Segment Start: Provided material
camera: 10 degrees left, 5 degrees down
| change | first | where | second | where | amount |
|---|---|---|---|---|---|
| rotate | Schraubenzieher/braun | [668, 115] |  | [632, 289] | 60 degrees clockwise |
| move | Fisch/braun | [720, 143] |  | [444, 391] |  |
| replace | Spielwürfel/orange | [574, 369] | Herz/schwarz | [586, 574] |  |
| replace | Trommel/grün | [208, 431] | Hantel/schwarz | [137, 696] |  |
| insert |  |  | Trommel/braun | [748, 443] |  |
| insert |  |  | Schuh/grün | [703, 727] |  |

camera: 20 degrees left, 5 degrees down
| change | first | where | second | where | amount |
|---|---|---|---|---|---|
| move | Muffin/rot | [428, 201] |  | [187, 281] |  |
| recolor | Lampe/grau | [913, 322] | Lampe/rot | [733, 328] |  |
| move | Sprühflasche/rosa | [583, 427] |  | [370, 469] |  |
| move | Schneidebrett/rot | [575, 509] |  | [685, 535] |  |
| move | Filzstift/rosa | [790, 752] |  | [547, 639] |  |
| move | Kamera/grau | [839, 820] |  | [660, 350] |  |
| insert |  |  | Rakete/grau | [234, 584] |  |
Segment End: Provided material
Segment Start: Provided material
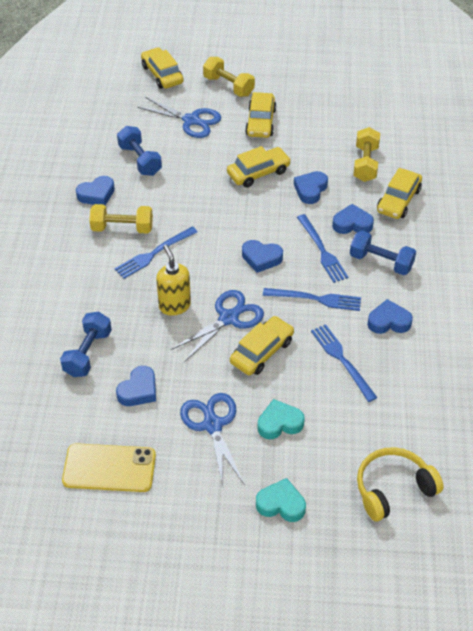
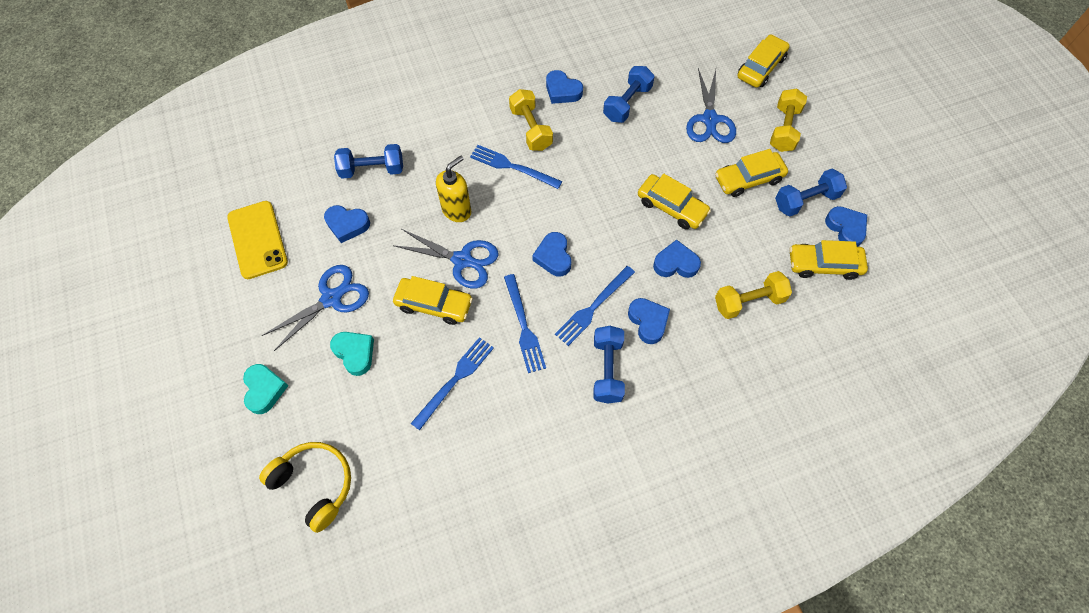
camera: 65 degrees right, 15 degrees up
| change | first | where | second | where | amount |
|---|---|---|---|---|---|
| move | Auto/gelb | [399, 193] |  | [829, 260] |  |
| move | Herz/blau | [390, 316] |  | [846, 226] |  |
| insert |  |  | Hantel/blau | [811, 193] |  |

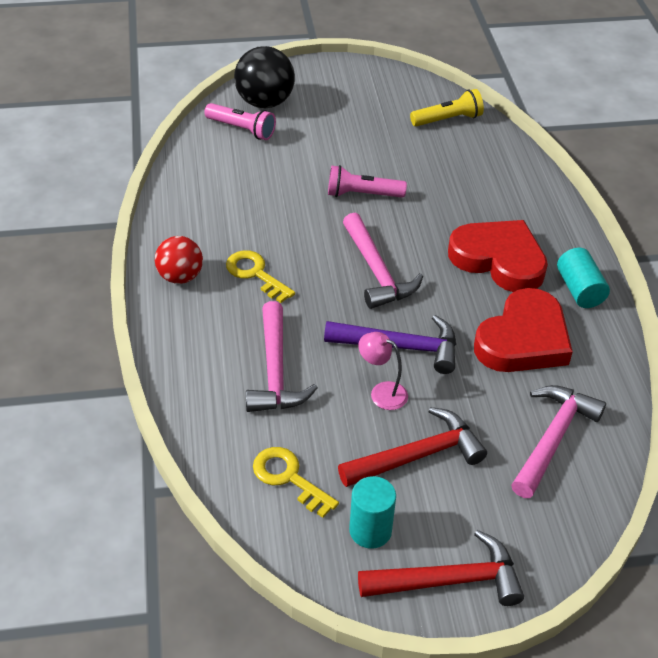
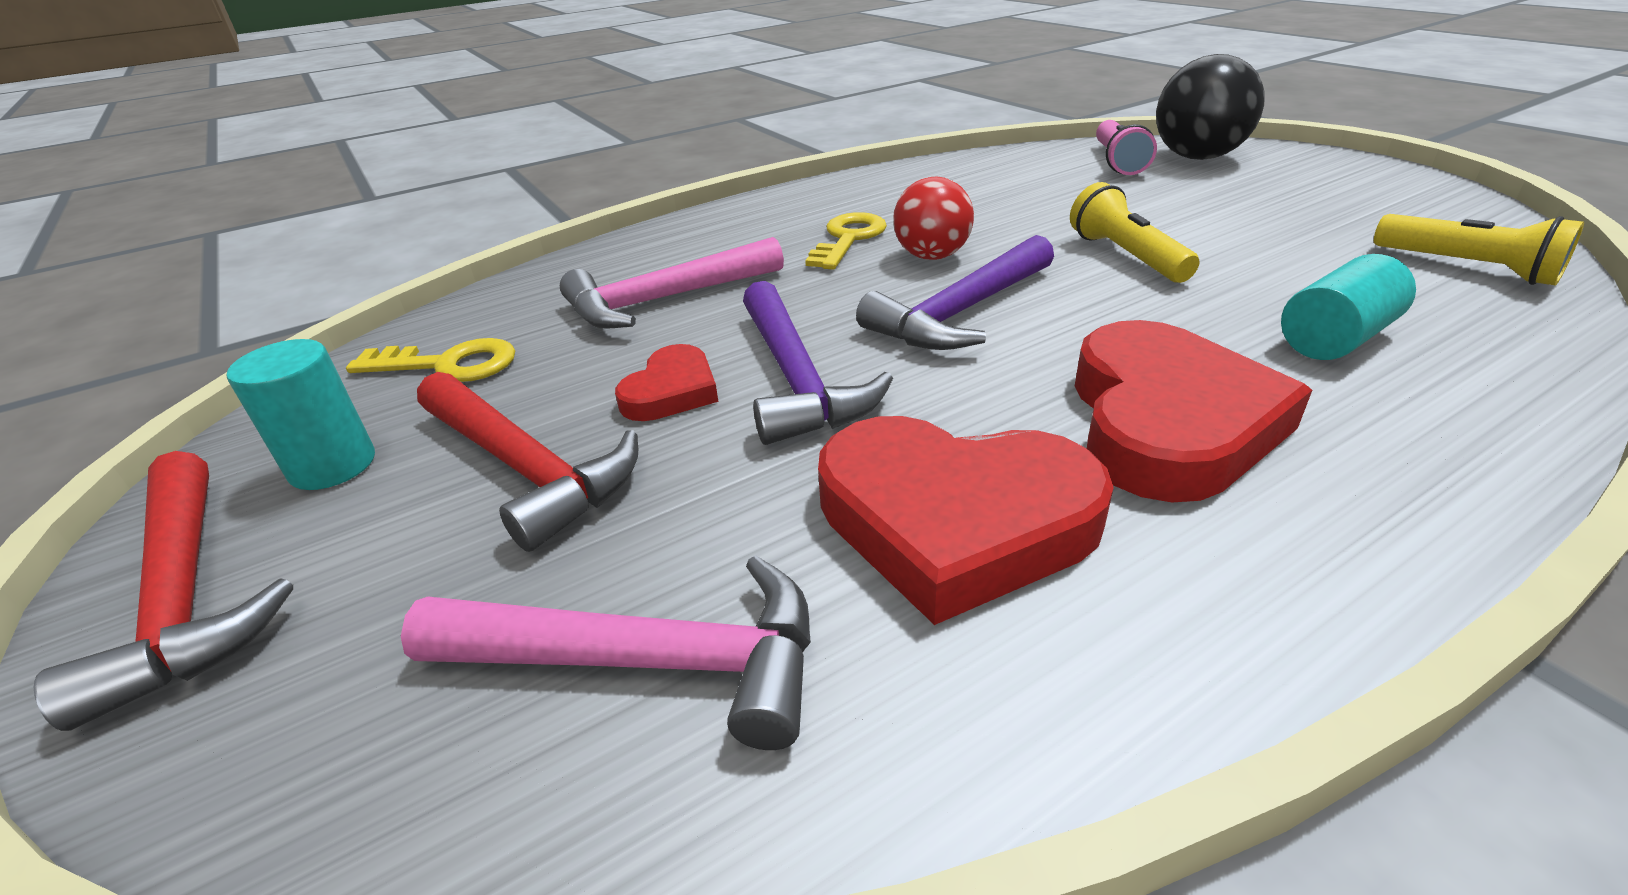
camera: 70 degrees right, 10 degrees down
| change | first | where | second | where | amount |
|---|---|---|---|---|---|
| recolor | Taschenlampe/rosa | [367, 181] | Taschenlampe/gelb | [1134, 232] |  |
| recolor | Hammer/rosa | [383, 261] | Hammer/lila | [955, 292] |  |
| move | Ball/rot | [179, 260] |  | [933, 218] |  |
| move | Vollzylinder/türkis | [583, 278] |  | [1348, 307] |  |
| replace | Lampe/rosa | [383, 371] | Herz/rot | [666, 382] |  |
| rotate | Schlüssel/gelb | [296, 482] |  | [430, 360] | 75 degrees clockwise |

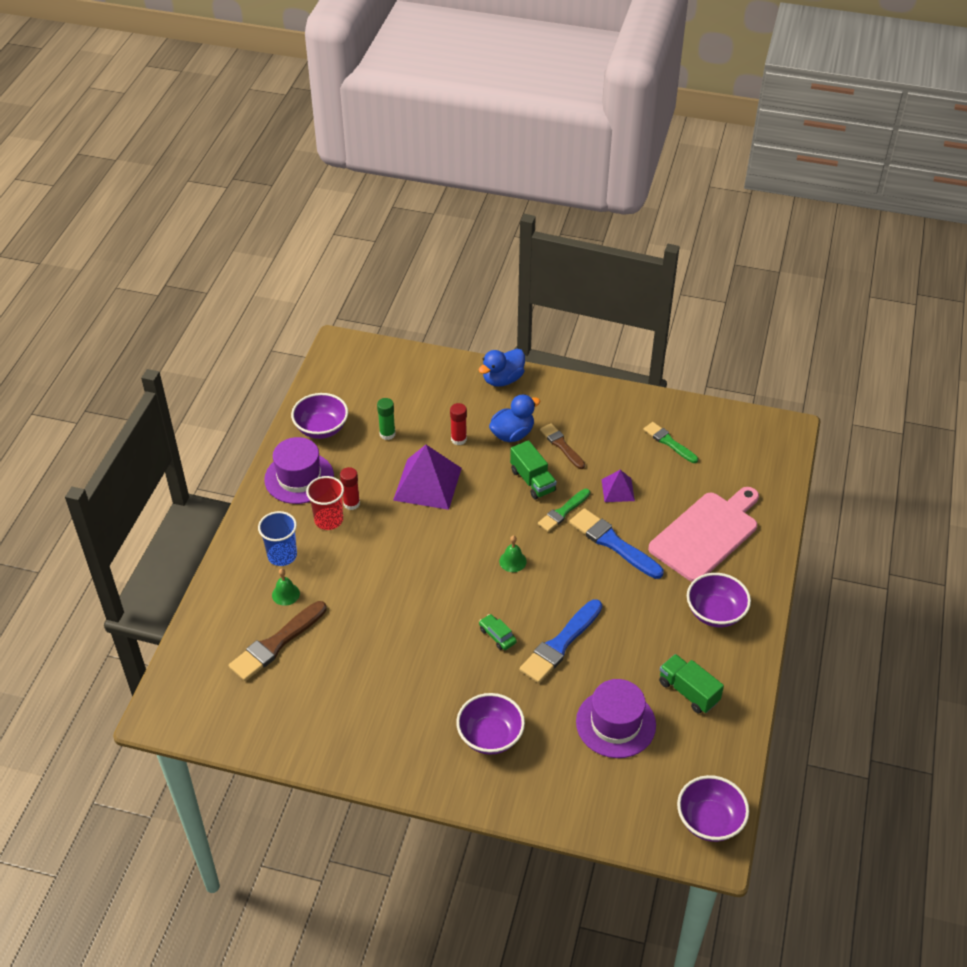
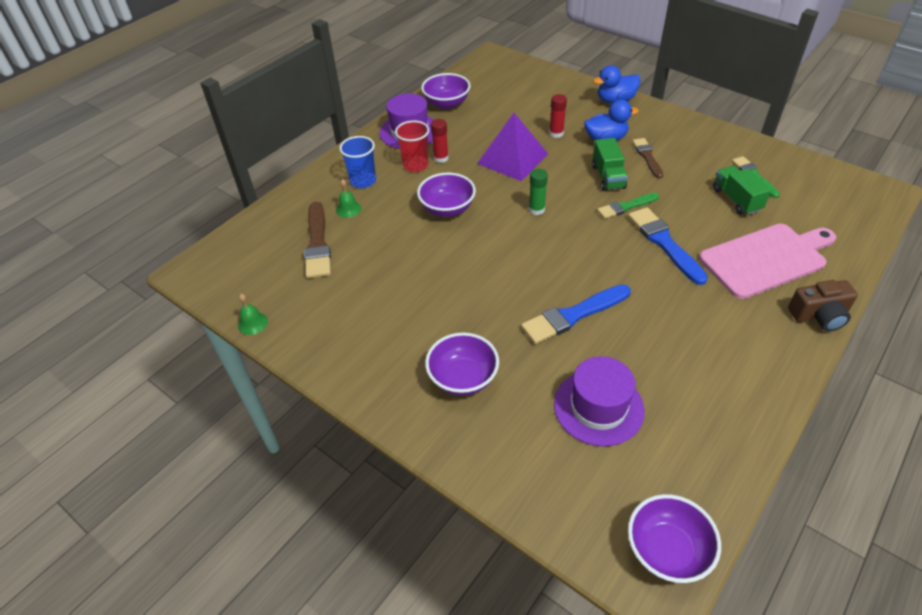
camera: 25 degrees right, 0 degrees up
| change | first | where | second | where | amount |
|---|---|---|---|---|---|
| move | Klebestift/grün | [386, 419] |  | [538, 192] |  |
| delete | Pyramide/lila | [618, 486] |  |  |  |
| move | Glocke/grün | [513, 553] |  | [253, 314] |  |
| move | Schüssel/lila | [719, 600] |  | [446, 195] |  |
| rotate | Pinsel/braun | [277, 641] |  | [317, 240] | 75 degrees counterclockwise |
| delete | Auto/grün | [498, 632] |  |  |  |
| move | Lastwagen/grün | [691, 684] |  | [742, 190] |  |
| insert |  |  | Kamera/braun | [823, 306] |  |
Segment End: Provided material
**Exercise**
Which lines in the records contain the word "Trommel"? Copy each one.

**Written response**
| replace | Trommel/grün | [208, 431] | Hantel/schwarz | [137, 696] |  |
| insert |  |  | Trommel/braun | [748, 443] |  |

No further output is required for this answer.